Data records →

▶

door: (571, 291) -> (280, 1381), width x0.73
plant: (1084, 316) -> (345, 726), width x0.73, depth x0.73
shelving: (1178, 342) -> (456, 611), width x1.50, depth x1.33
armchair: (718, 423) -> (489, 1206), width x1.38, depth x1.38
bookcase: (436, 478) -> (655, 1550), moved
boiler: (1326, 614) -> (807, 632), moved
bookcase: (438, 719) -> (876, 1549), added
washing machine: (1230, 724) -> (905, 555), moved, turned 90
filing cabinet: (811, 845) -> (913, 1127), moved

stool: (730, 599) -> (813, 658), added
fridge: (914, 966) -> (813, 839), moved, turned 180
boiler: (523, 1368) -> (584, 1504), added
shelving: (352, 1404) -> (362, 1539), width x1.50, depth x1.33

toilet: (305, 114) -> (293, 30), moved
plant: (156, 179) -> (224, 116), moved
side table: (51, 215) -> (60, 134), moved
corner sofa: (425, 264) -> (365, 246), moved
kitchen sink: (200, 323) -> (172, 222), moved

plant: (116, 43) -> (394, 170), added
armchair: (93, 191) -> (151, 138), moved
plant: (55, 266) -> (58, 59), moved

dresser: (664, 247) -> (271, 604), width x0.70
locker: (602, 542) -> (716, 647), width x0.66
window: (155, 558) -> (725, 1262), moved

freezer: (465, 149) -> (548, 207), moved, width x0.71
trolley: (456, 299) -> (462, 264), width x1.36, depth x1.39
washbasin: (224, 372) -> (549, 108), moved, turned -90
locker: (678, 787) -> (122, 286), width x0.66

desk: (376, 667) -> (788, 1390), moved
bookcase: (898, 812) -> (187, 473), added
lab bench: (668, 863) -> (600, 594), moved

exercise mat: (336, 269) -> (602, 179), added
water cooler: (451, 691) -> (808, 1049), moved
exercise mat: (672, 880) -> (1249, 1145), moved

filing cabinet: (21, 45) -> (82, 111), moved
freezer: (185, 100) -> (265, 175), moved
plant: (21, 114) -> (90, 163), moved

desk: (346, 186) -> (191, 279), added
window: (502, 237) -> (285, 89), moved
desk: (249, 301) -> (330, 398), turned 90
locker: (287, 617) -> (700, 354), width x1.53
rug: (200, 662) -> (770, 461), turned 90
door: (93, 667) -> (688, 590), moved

◀

Exercise description →
Your task is to write out, exactly, the line that holds "bookcase: (898, 812) -> (187, 473), added" and every line after it until the records end.

Reply →
bookcase: (898, 812) -> (187, 473), added
lab bench: (668, 863) -> (600, 594), moved

exercise mat: (336, 269) -> (602, 179), added
water cooler: (451, 691) -> (808, 1049), moved
exercise mat: (672, 880) -> (1249, 1145), moved

filing cabinet: (21, 45) -> (82, 111), moved
freezer: (185, 100) -> (265, 175), moved
plant: (21, 114) -> (90, 163), moved

desk: (346, 186) -> (191, 279), added
window: (502, 237) -> (285, 89), moved
desk: (249, 301) -> (330, 398), turned 90
locker: (287, 617) -> (700, 354), width x1.53
rug: (200, 662) -> (770, 461), turned 90
door: (93, 667) -> (688, 590), moved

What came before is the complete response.